## WORK TO COMPLETE
Write out exactly the lines of the entries below from the one holding "blue heart: 0 -> 3" to the one holding "purple teddy bear: 0 -> 1", inclusive, and leave out all other lines.

(AVAILABLE RECORDS begins)

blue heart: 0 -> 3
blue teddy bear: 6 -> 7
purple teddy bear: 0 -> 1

(AVAILABLE RECORDS ends)
(AVAILABLE RECORDS begins)

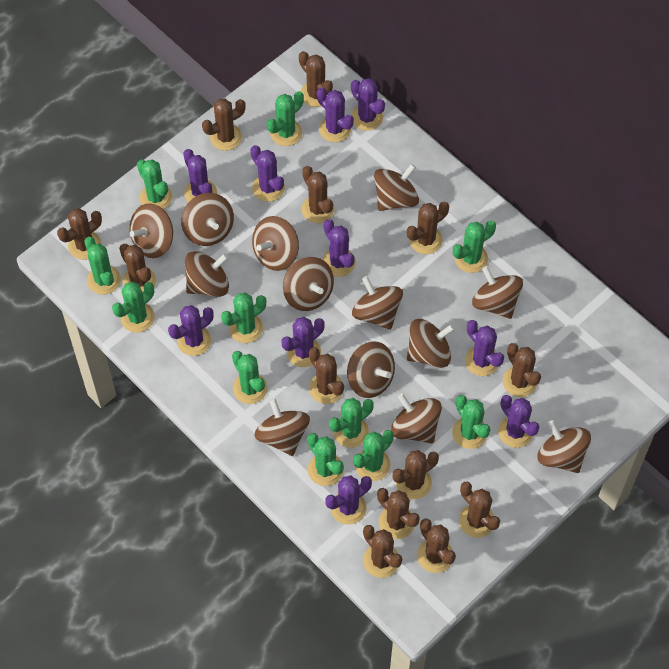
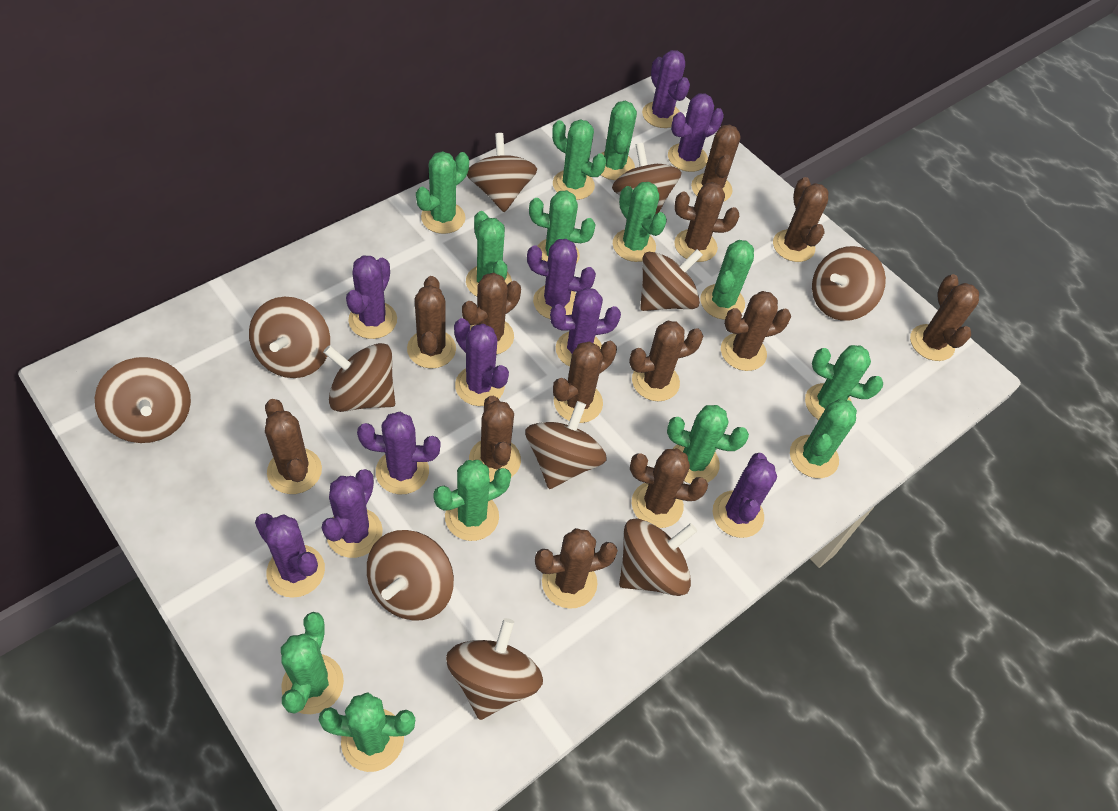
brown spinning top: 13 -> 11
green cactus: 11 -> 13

(AVAILABLE RECORDS ends)

## SOLUTION FOR THIS TASK
blue heart: 0 -> 3
blue teddy bear: 6 -> 7
purple teddy bear: 0 -> 1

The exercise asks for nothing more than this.